> _Work required_:
The reply should hold only the lines below from the one with "camera: 60 degrees right, 10 degrees down" to the end, each copied exactly.

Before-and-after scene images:

----------------

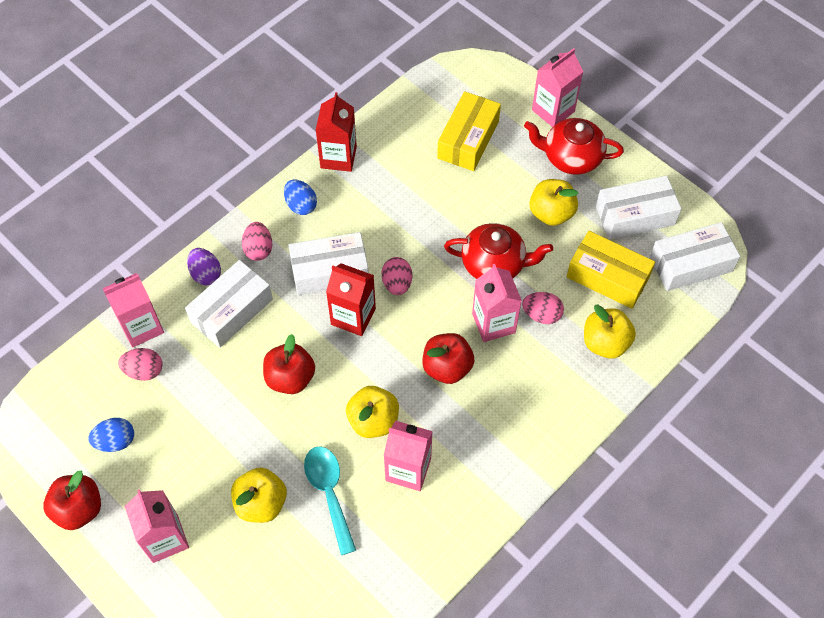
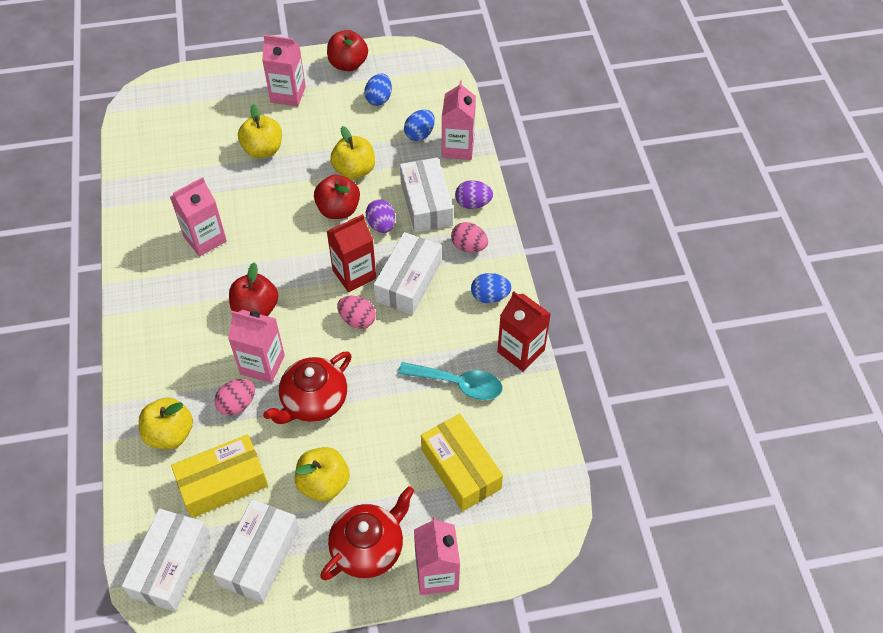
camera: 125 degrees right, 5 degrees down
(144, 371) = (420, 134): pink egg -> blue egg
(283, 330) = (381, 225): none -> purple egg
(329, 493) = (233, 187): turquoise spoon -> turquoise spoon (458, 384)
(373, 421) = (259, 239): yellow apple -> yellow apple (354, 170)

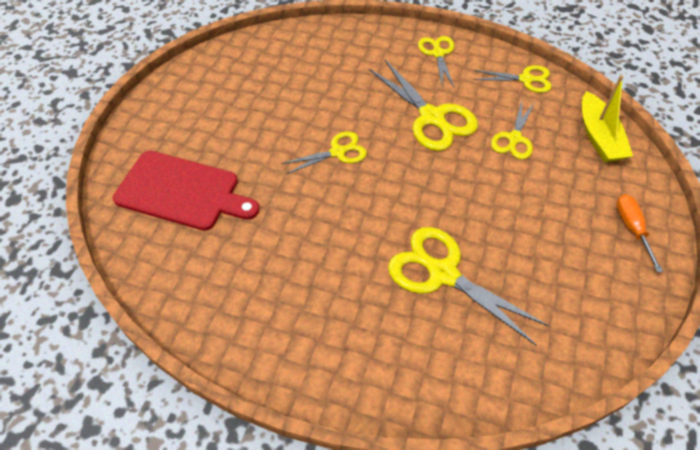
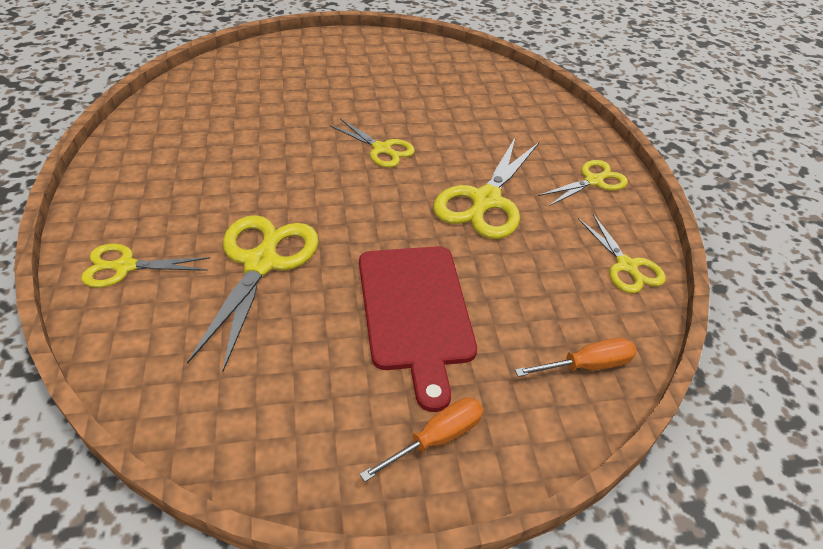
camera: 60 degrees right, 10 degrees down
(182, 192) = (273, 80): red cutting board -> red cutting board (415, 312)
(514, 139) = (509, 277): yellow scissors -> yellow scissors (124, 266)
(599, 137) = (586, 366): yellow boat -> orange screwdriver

----------------

> _Answer for the task_:
camera: 60 degrees right, 10 degrees down
(182, 192) = (273, 80): red cutting board -> red cutting board (415, 312)
(514, 139) = (509, 277): yellow scissors -> yellow scissors (124, 266)
(599, 137) = (586, 366): yellow boat -> orange screwdriver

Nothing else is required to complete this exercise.